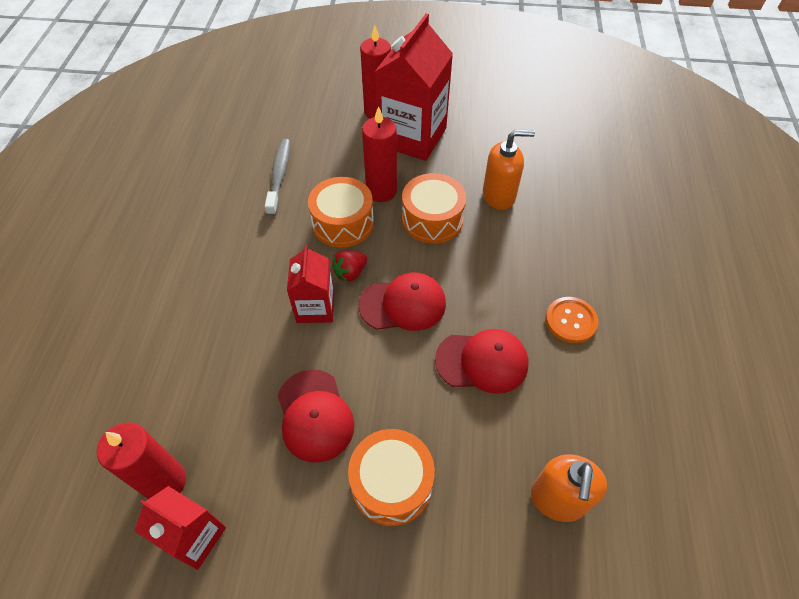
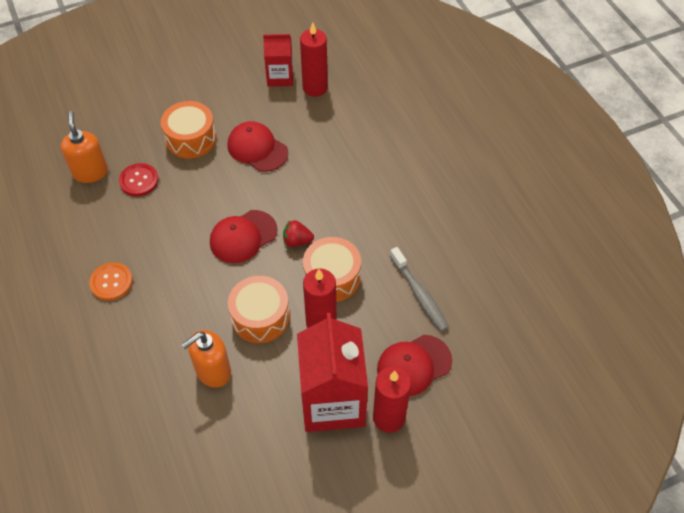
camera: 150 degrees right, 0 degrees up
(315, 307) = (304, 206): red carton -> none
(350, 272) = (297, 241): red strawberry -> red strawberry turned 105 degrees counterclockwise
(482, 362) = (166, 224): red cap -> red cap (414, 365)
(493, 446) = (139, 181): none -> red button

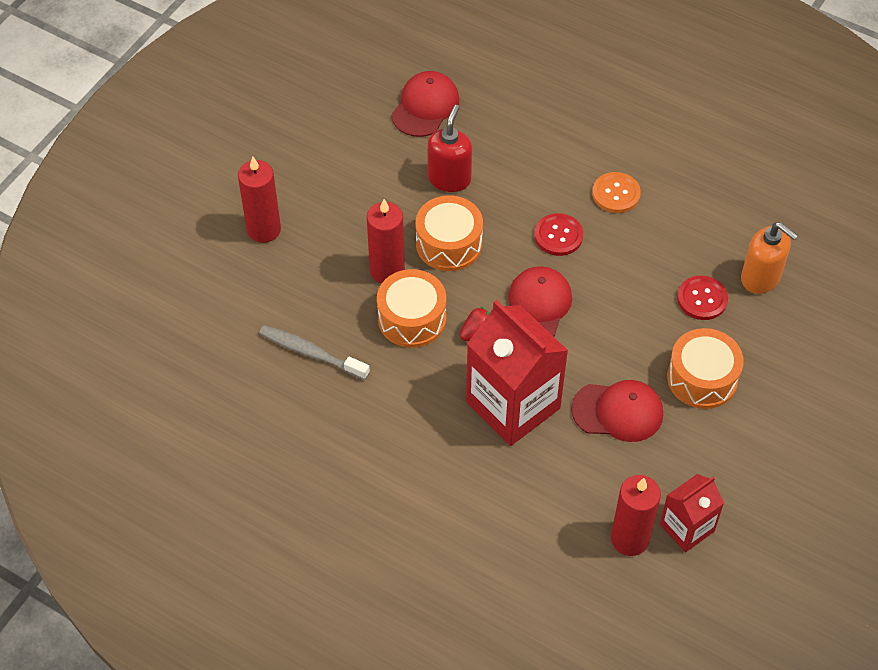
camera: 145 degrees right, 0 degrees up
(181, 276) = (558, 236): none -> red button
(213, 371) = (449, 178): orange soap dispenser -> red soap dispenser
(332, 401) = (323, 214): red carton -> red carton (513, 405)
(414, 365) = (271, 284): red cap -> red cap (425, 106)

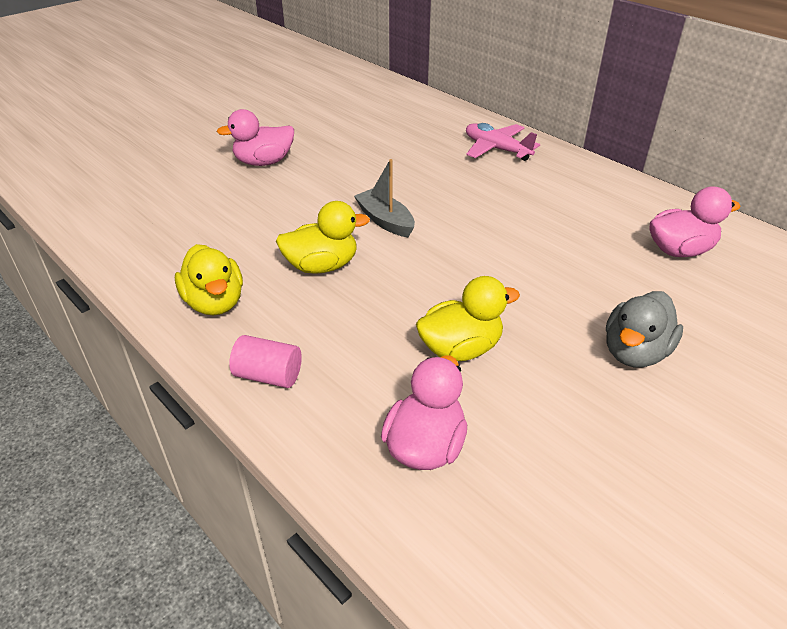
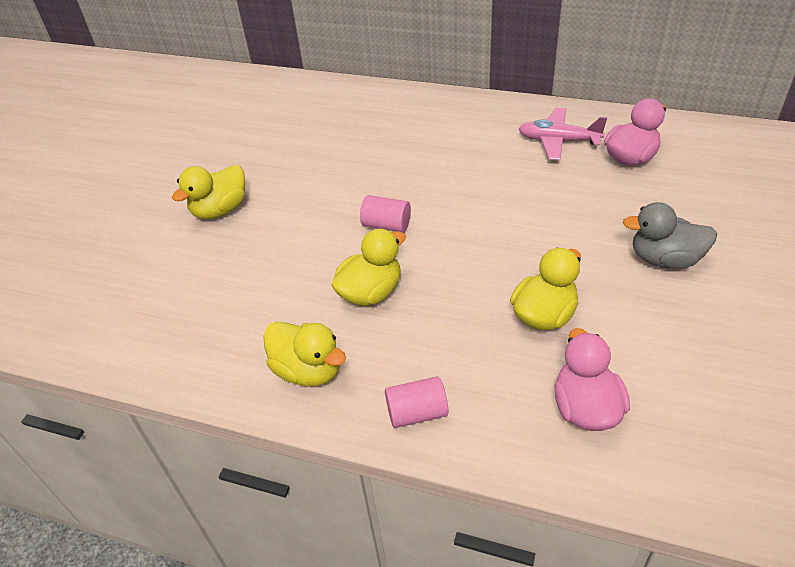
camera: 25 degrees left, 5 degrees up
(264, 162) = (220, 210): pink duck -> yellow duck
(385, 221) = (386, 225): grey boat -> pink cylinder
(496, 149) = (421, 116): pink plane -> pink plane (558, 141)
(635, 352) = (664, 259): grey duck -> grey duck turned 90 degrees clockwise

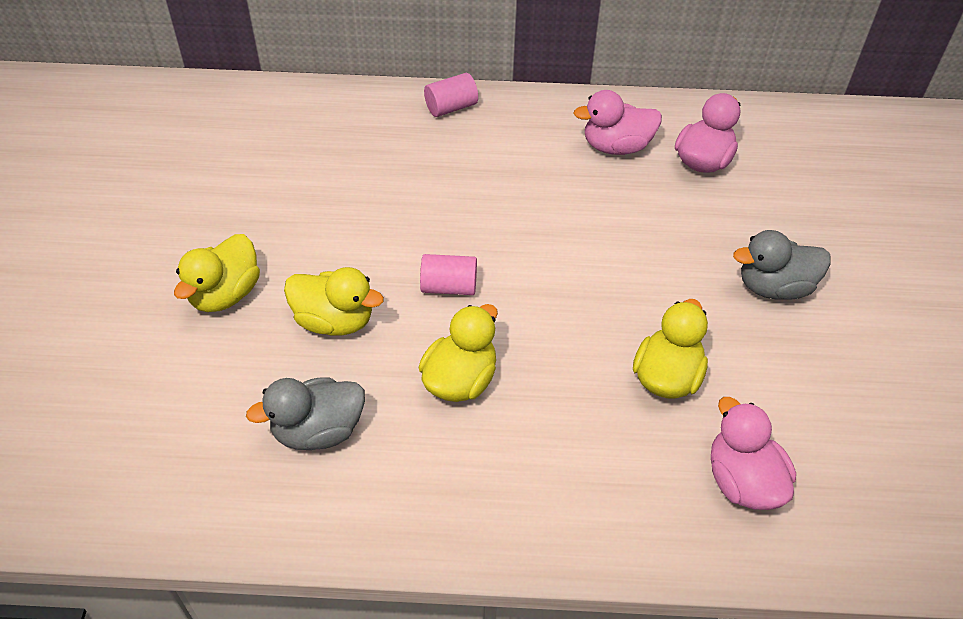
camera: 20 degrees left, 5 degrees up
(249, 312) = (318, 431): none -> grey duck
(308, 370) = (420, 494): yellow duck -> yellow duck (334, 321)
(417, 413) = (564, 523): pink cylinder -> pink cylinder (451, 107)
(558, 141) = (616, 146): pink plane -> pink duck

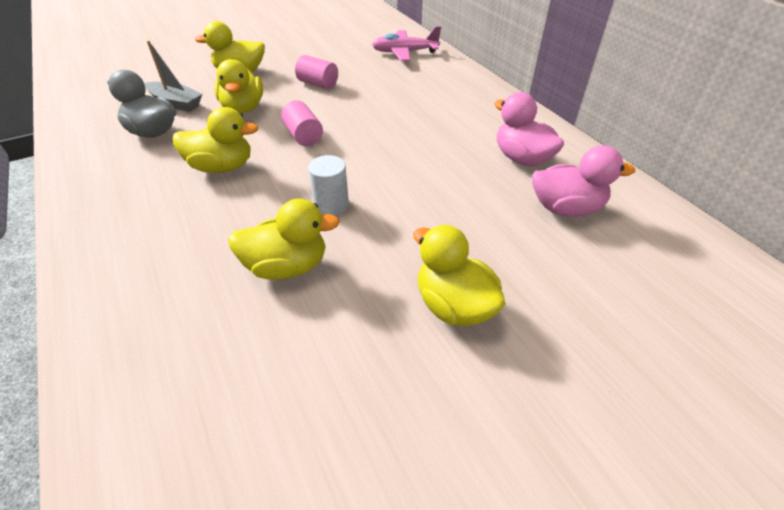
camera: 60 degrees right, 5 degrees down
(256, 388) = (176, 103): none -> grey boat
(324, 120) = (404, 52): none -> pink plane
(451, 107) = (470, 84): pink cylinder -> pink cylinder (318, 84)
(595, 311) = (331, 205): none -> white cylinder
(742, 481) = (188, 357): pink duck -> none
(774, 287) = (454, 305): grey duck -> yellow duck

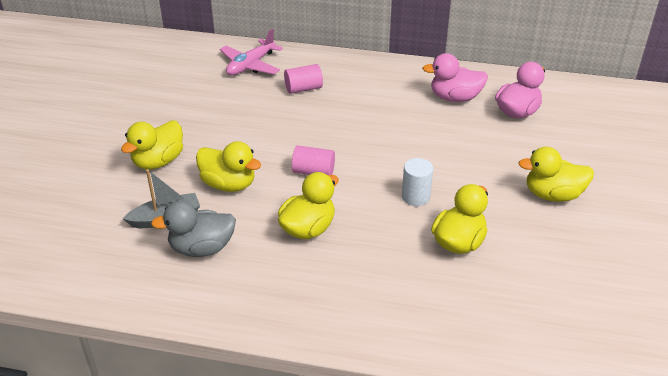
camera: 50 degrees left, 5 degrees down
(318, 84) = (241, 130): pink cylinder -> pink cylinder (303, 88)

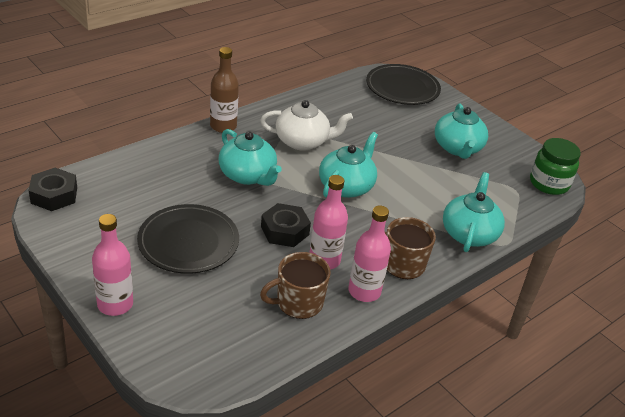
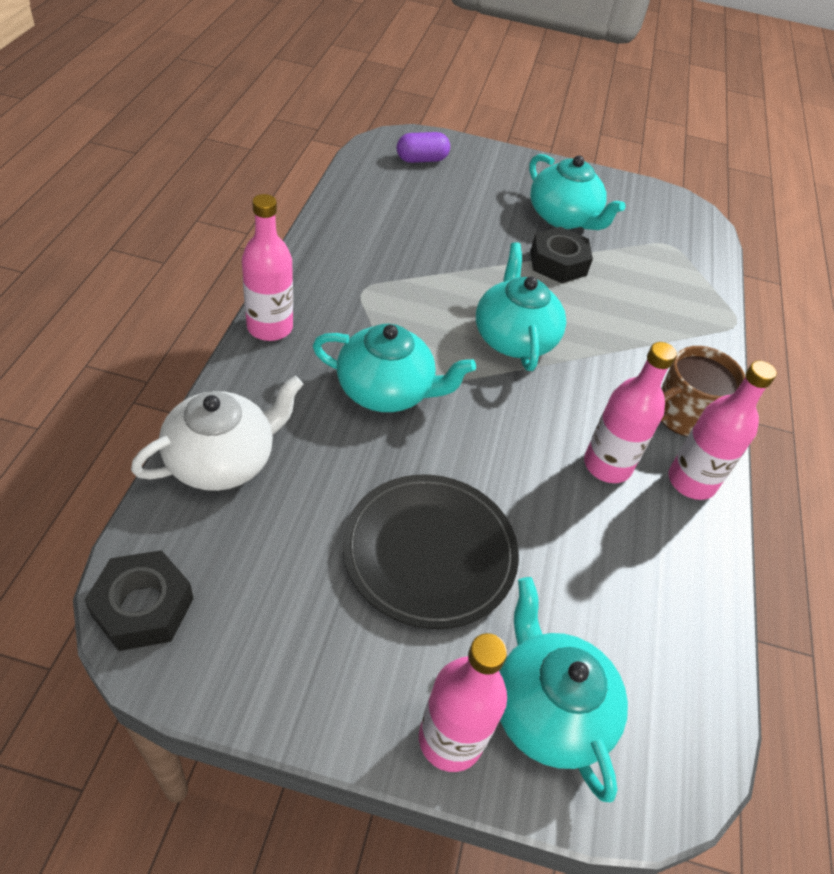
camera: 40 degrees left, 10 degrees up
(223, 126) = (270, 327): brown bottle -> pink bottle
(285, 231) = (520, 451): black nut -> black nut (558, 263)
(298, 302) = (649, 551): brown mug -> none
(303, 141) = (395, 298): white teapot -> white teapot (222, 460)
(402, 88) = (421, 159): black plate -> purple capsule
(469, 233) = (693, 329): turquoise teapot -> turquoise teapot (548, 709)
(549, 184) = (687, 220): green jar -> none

################

- **Exercise**
Restate all of the material word for word. Keep out every picture.

- **Output for this task**
camera: 150 degrees right, 0 degrees up
(315, 307) = (304, 206): red carton -> none
(350, 272) = (297, 241): red strawberry -> red strawberry turned 105 degrees counterclockwise
(482, 362) = (166, 224): red cap -> red cap (414, 365)
(493, 446) = (139, 181): none -> red button

camera: 145 degrees right, 0 degrees up
(181, 276) = (558, 236): none -> red button
(213, 371) = (449, 178): orange soap dispenser -> red soap dispenser
(332, 401) = (323, 214): red carton -> red carton (513, 405)
(414, 365) = (271, 284): red cap -> red cap (425, 106)

camera: 25 degrees left, 5 degrees up
(264, 162) = (220, 210): pink duck -> yellow duck
(385, 221) = (386, 225): grey boat -> pink cylinder
(496, 149) = (421, 116): pink plane -> pink plane (558, 141)
(635, 352) = (664, 259): grey duck -> grey duck turned 90 degrees clockwise

camera: 20 degrees left, 5 degrees up
(249, 312) = (318, 431): none -> grey duck
(308, 370) = (420, 494): yellow duck -> yellow duck (334, 321)
(417, 413) = (564, 523): pink cylinder -> pink cylinder (451, 107)
(558, 141) = (616, 146): pink plane -> pink duck

camera: 60 degrees right, 5 degrees down
(256, 388) = (176, 103): none -> grey boat
(324, 120) = (404, 52): none -> pink plane
(451, 107) = (470, 84): pink cylinder -> pink cylinder (318, 84)
(595, 311) = (331, 205): none -> white cylinder
(742, 481) = (188, 357): pink duck -> none
(774, 287) = (454, 305): grey duck -> yellow duck

camera: 50 degrees left, 5 degrees down
(318, 84) = (241, 130): pink cylinder -> pink cylinder (303, 88)

camera: 40 degrees left, 10 degrees up
(223, 126) = (270, 327): brown bottle -> pink bottle
(285, 231) = (520, 451): black nut -> black nut (558, 263)
(298, 302) = (649, 551): brown mug -> none
(303, 141) = (395, 298): white teapot -> white teapot (222, 460)
(402, 88) = (421, 159): black plate -> purple capsule
(469, 233) = (693, 329): turquoise teapot -> turquoise teapot (548, 709)
(549, 184) = (687, 220): green jar -> none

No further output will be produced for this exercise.